Input data below:

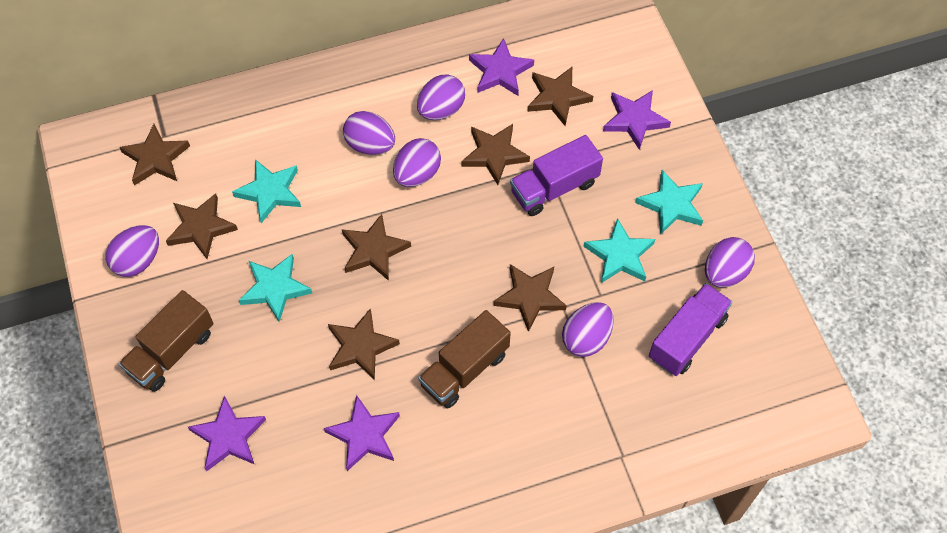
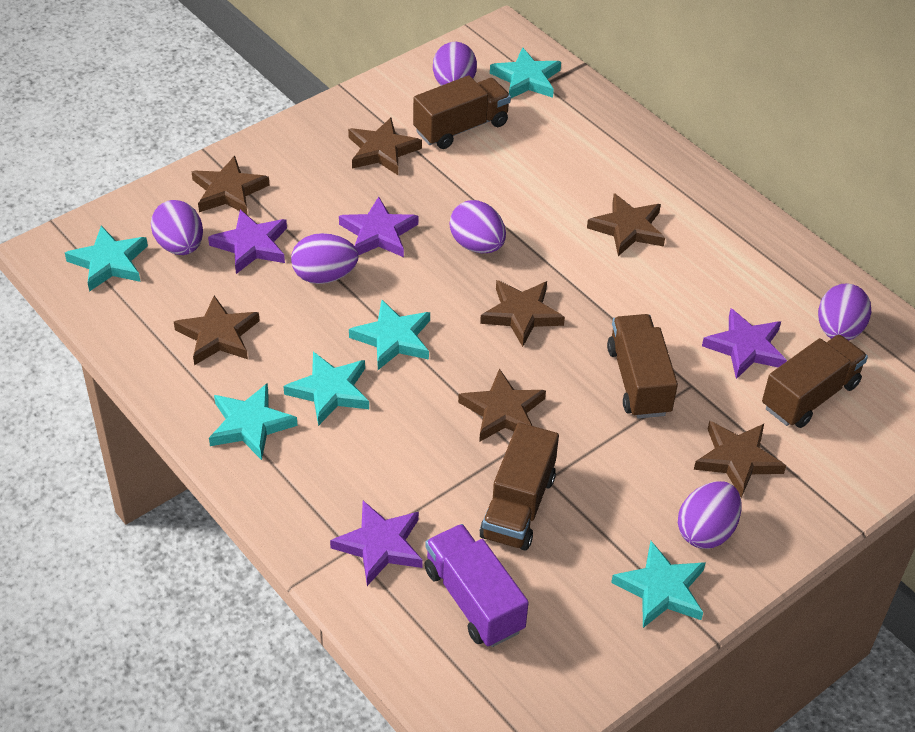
brown truck: 2 -> 4
purple truck: 2 -> 1
turquoise star: 4 -> 6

End of Input data.

### Assigned task
Whenever a line holds a picture, print that line without the picture. All other data must be output exactly.

### Answer to this exercise
brown truck: 2 -> 4
purple truck: 2 -> 1
turquoise star: 4 -> 6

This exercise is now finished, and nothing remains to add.